---------- Source records

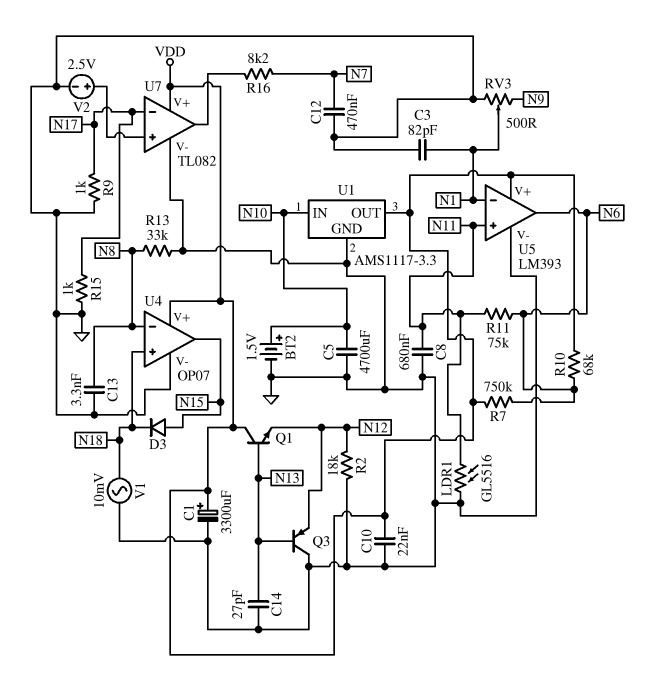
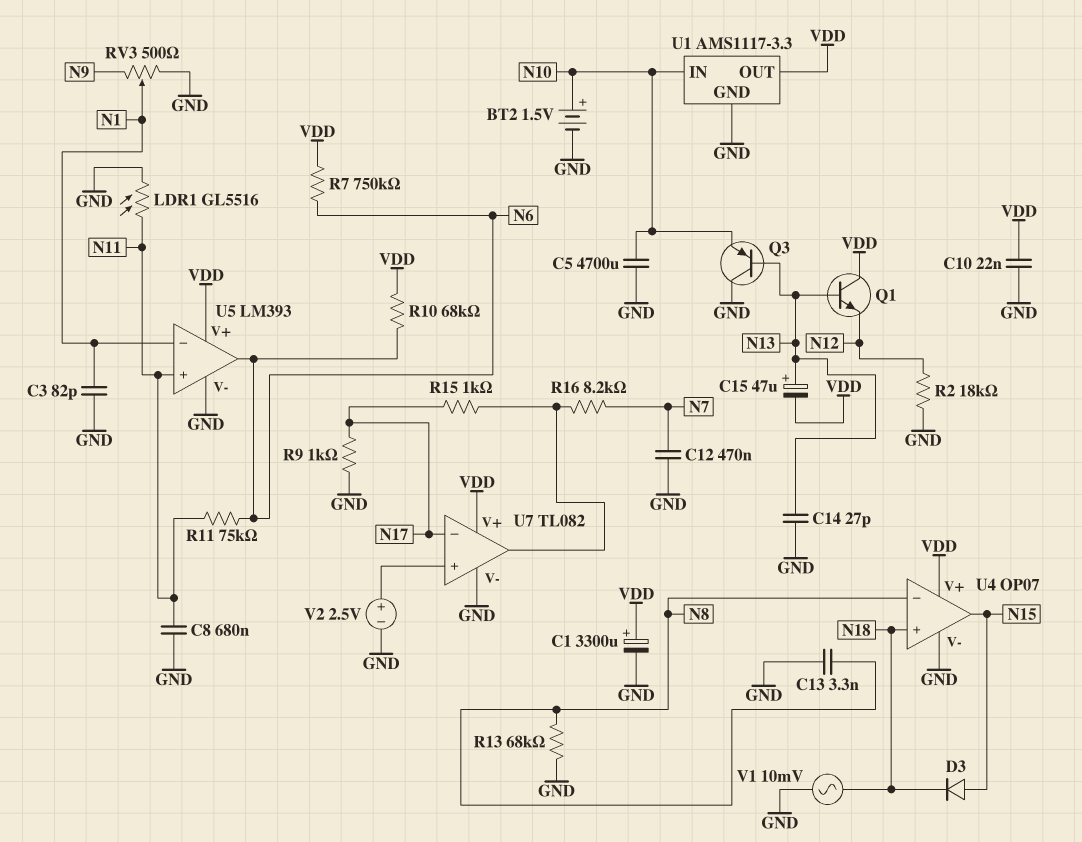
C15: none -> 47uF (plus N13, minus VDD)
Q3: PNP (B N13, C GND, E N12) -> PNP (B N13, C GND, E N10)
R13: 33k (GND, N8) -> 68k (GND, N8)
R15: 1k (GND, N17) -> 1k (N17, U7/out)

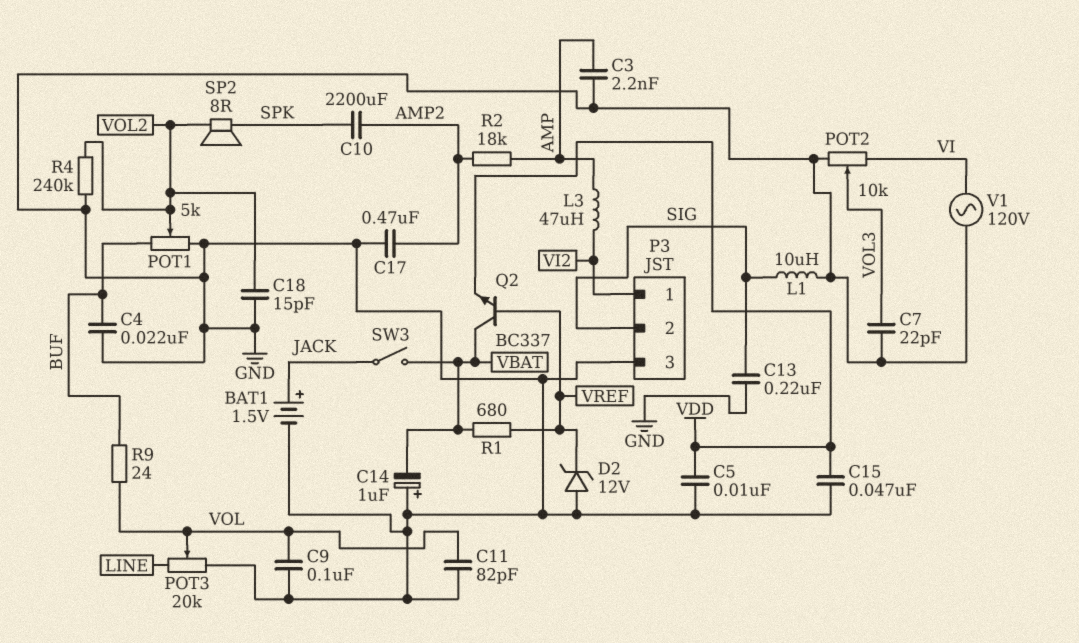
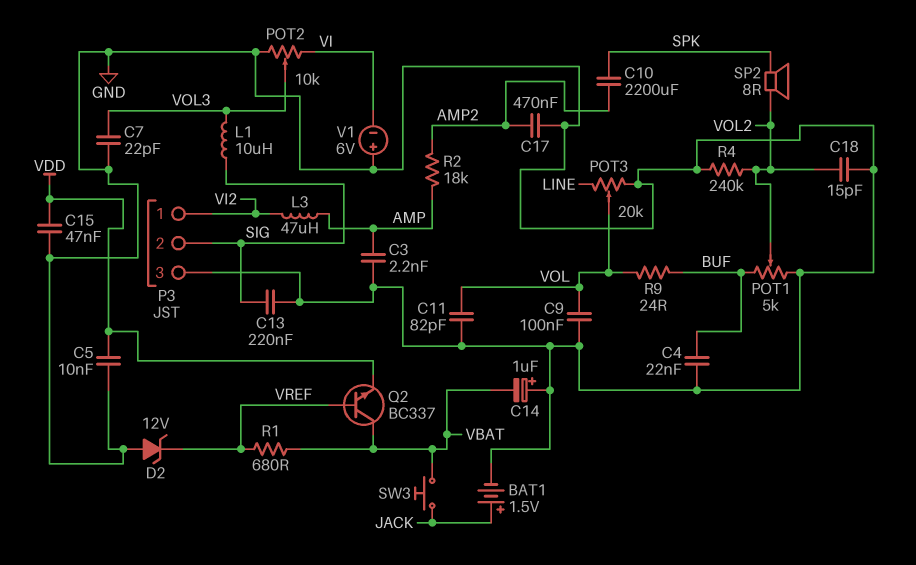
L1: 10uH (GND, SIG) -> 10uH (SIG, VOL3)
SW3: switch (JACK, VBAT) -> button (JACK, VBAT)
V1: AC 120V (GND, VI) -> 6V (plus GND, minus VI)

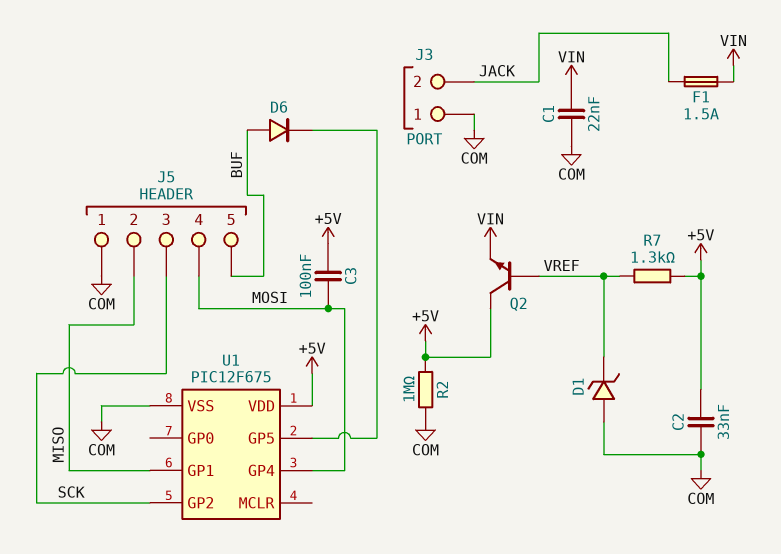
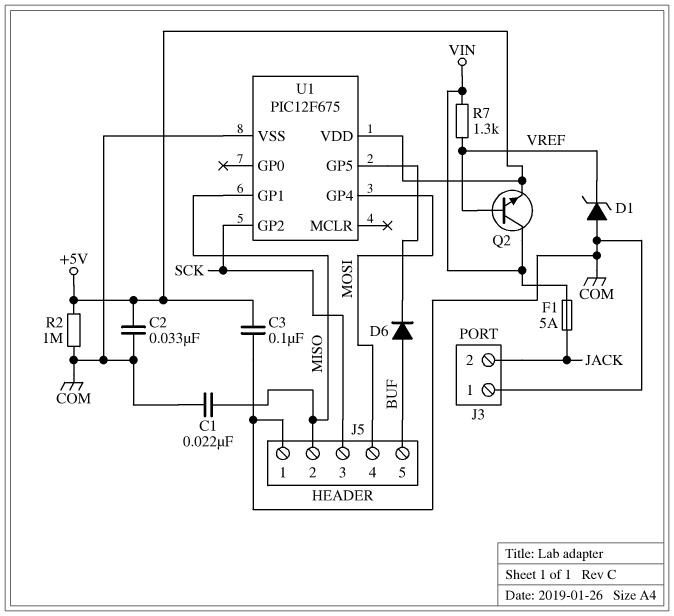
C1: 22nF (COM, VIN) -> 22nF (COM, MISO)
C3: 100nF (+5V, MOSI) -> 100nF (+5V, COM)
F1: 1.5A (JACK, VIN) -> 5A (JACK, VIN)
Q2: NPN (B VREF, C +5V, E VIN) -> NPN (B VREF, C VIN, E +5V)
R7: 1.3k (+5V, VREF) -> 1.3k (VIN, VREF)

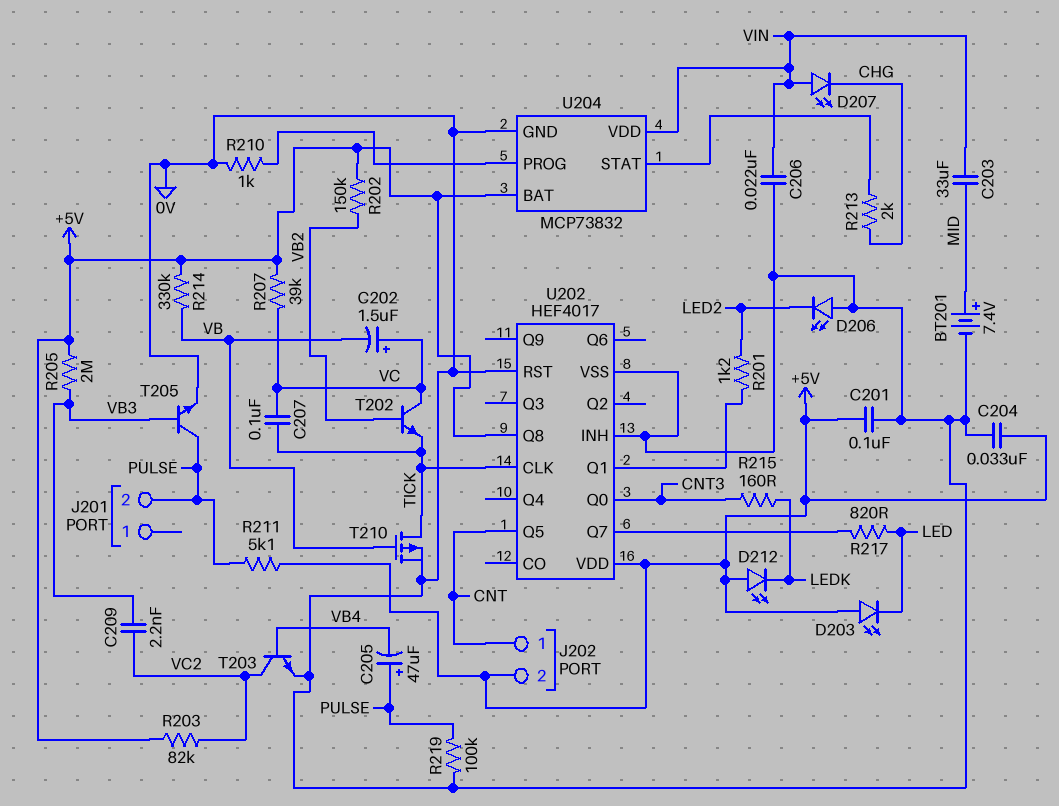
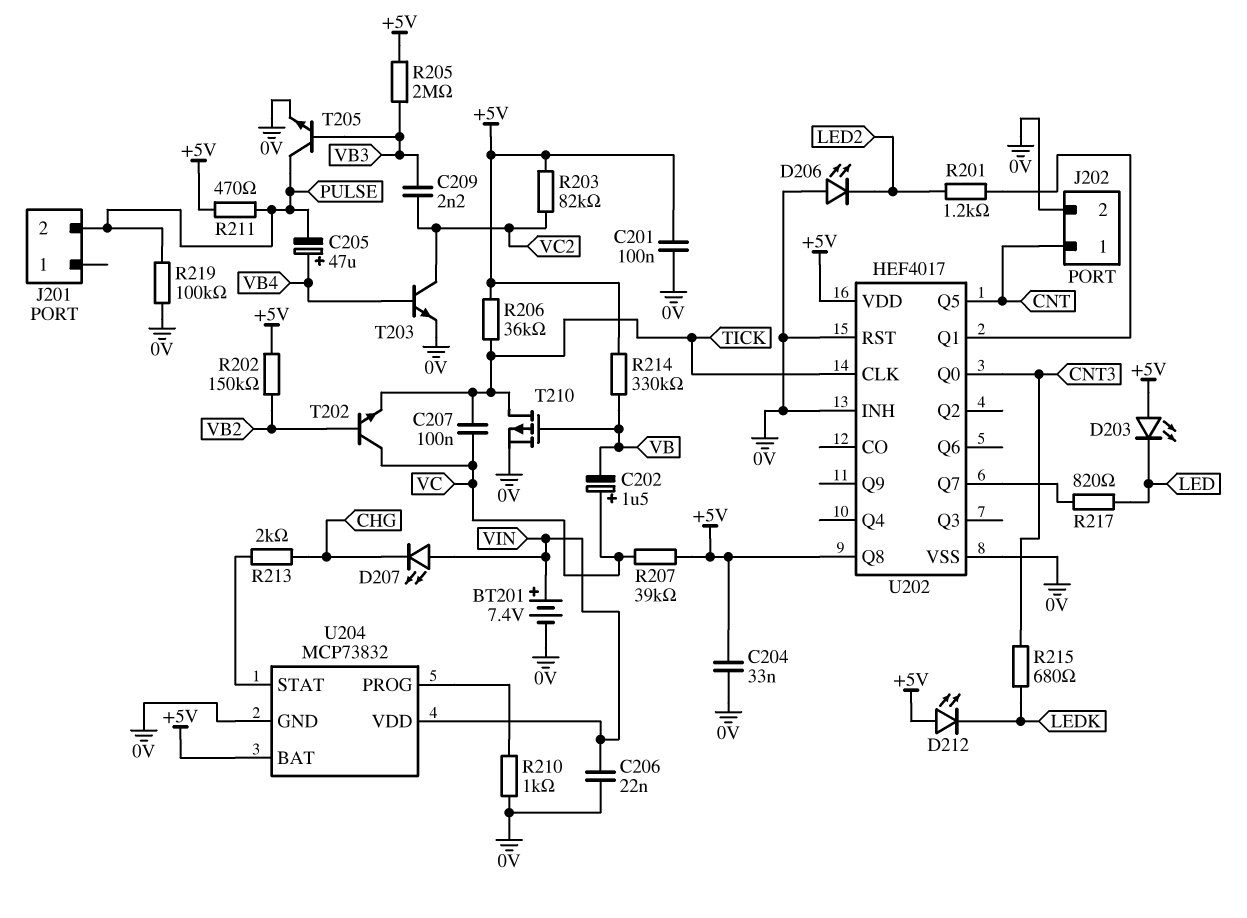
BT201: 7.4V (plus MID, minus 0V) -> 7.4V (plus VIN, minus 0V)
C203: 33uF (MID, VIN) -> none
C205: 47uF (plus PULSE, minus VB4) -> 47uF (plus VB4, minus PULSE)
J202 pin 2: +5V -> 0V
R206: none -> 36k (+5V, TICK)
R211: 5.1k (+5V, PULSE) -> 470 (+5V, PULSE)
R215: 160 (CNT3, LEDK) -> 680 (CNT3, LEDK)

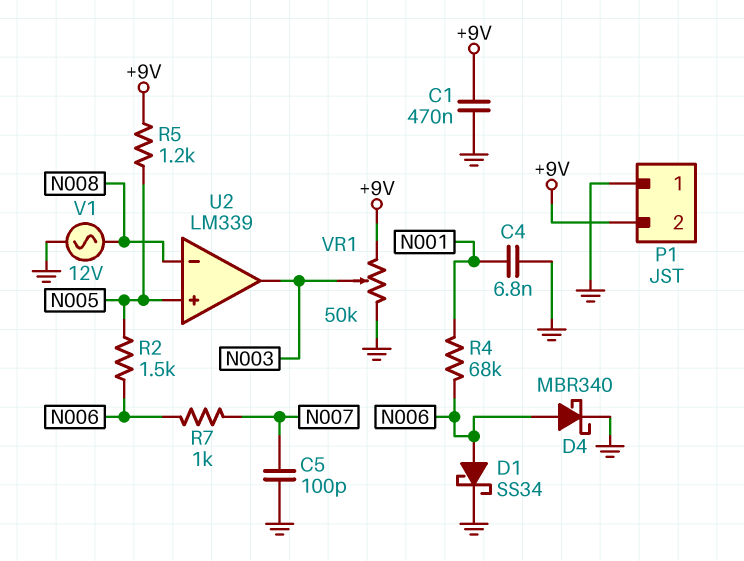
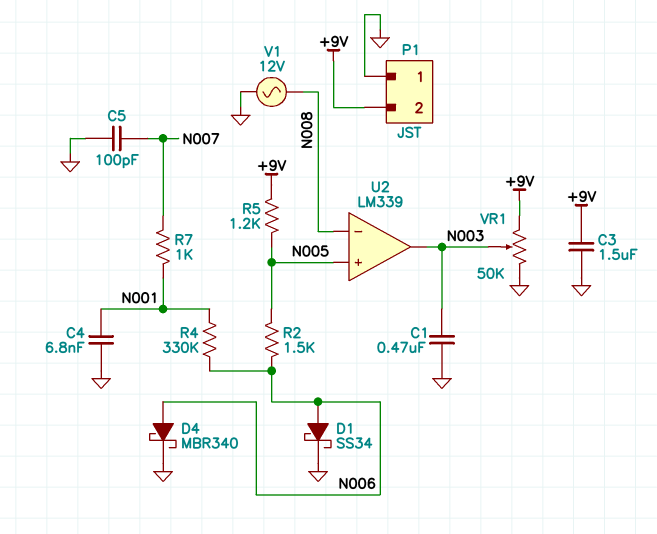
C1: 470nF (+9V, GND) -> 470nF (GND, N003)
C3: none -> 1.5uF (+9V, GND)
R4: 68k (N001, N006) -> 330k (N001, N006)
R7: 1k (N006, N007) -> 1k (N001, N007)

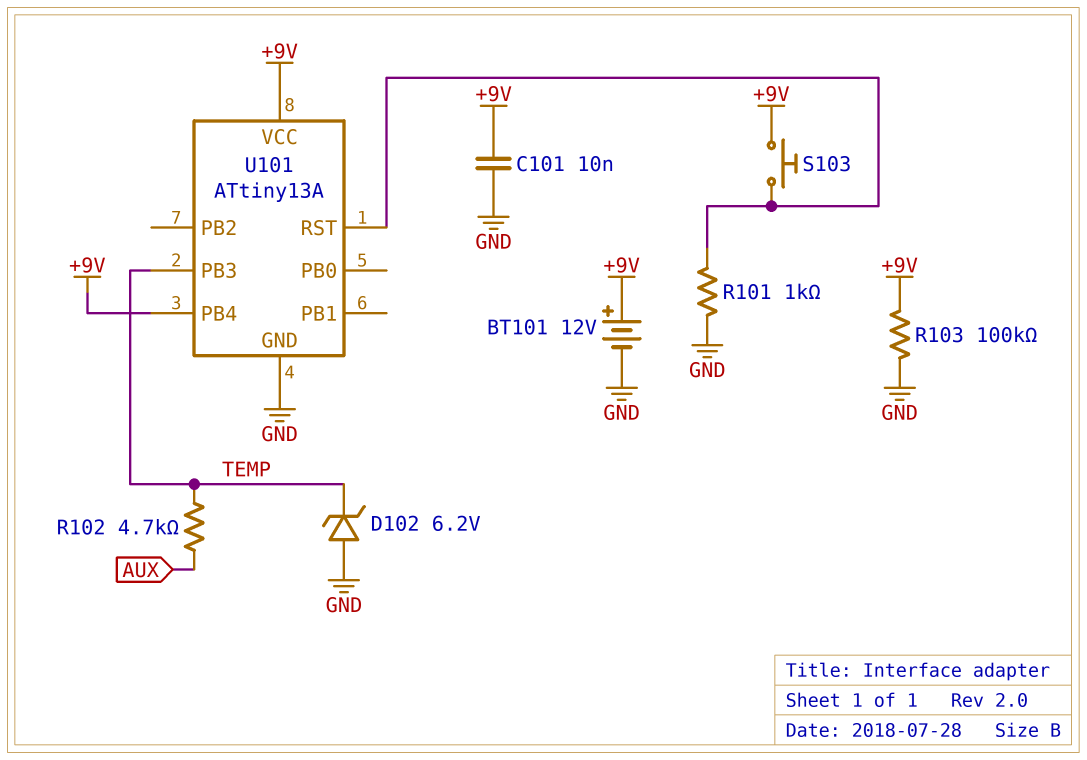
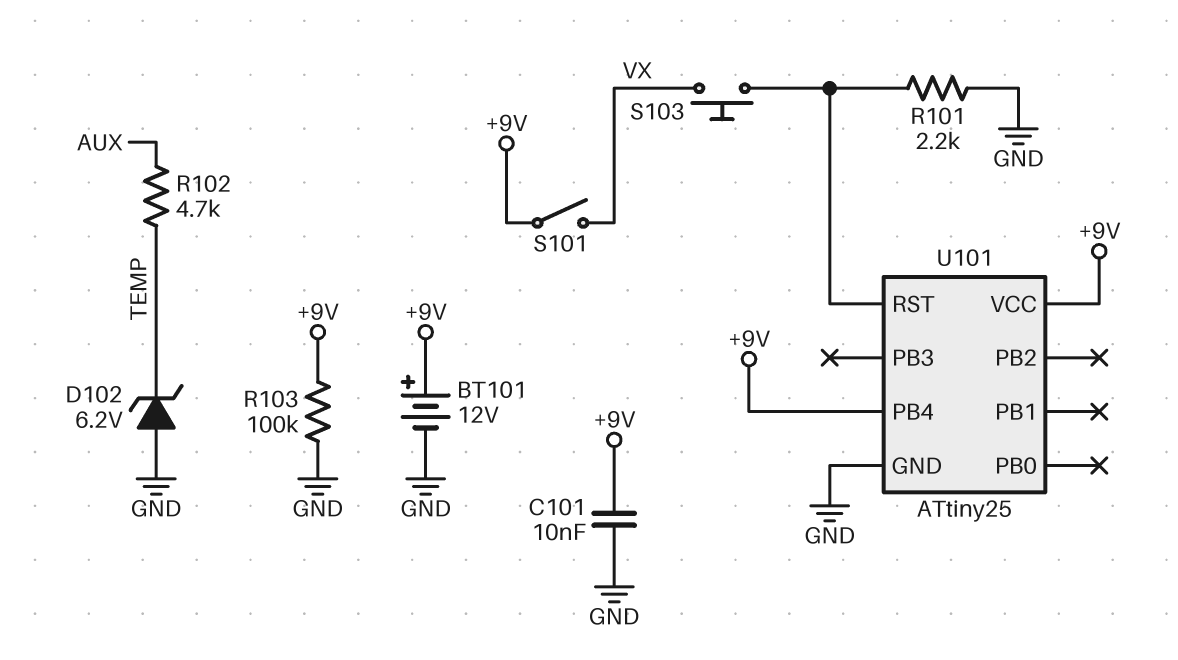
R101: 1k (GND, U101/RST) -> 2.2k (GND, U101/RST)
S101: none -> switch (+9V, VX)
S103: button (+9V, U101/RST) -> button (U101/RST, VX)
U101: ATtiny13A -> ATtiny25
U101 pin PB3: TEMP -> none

--------------------

■ Work order:
Each line above should be returned exactly as written, apart from any pictures.

■ Solution for this exercise:
C15: none -> 47uF (plus N13, minus VDD)
Q3: PNP (B N13, C GND, E N12) -> PNP (B N13, C GND, E N10)
R13: 33k (GND, N8) -> 68k (GND, N8)
R15: 1k (GND, N17) -> 1k (N17, U7/out)

L1: 10uH (GND, SIG) -> 10uH (SIG, VOL3)
SW3: switch (JACK, VBAT) -> button (JACK, VBAT)
V1: AC 120V (GND, VI) -> 6V (plus GND, minus VI)

C1: 22nF (COM, VIN) -> 22nF (COM, MISO)
C3: 100nF (+5V, MOSI) -> 100nF (+5V, COM)
F1: 1.5A (JACK, VIN) -> 5A (JACK, VIN)
Q2: NPN (B VREF, C +5V, E VIN) -> NPN (B VREF, C VIN, E +5V)
R7: 1.3k (+5V, VREF) -> 1.3k (VIN, VREF)

BT201: 7.4V (plus MID, minus 0V) -> 7.4V (plus VIN, minus 0V)
C203: 33uF (MID, VIN) -> none
C205: 47uF (plus PULSE, minus VB4) -> 47uF (plus VB4, minus PULSE)
J202 pin 2: +5V -> 0V
R206: none -> 36k (+5V, TICK)
R211: 5.1k (+5V, PULSE) -> 470 (+5V, PULSE)
R215: 160 (CNT3, LEDK) -> 680 (CNT3, LEDK)

C1: 470nF (+9V, GND) -> 470nF (GND, N003)
C3: none -> 1.5uF (+9V, GND)
R4: 68k (N001, N006) -> 330k (N001, N006)
R7: 1k (N006, N007) -> 1k (N001, N007)

R101: 1k (GND, U101/RST) -> 2.2k (GND, U101/RST)
S101: none -> switch (+9V, VX)
S103: button (+9V, U101/RST) -> button (U101/RST, VX)
U101: ATtiny13A -> ATtiny25
U101 pin PB3: TEMP -> none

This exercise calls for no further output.